WHAT THE TASK REQUIRES
Please give the count of lines in the listing underneath that hold "notebook", leaving out everything else.

RECORDS
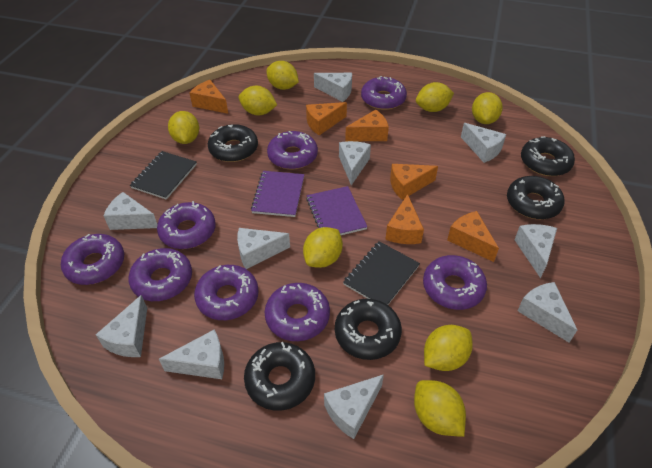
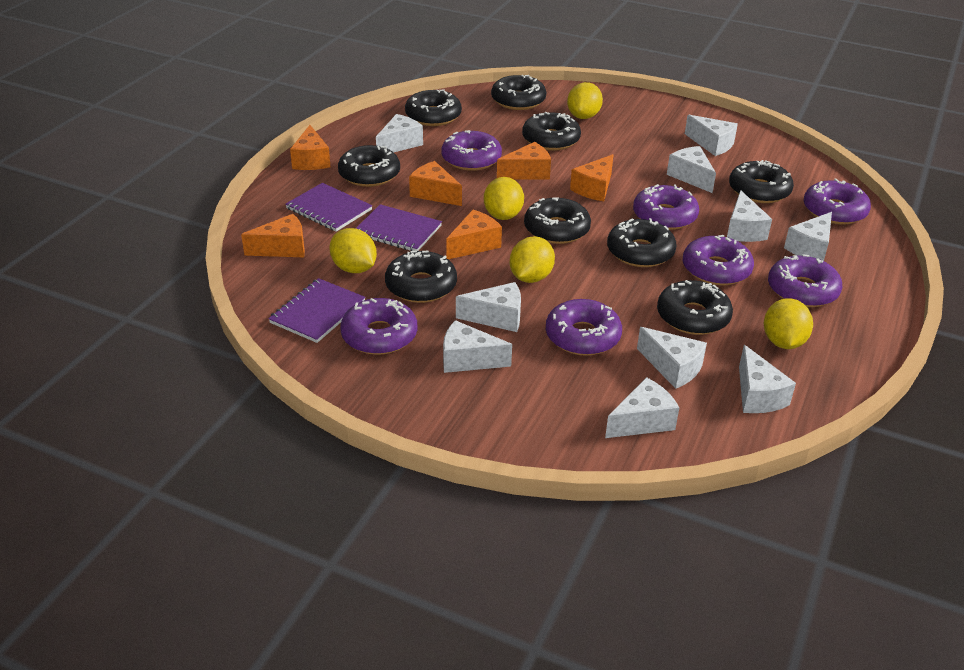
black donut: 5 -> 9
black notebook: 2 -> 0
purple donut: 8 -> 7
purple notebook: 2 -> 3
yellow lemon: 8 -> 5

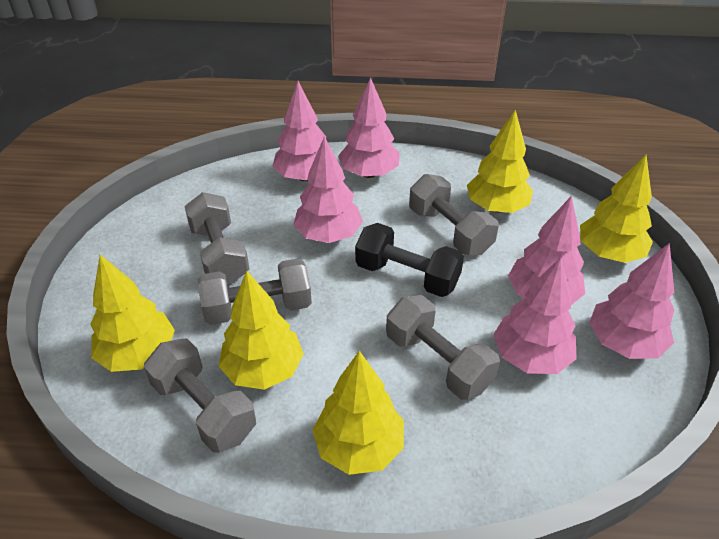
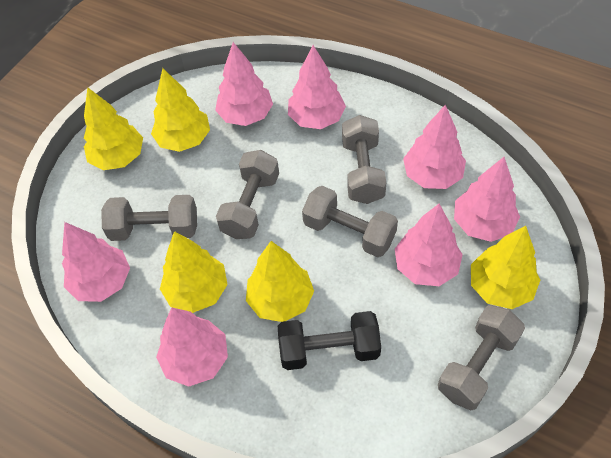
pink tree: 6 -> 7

EXERCISE RESPONSE
2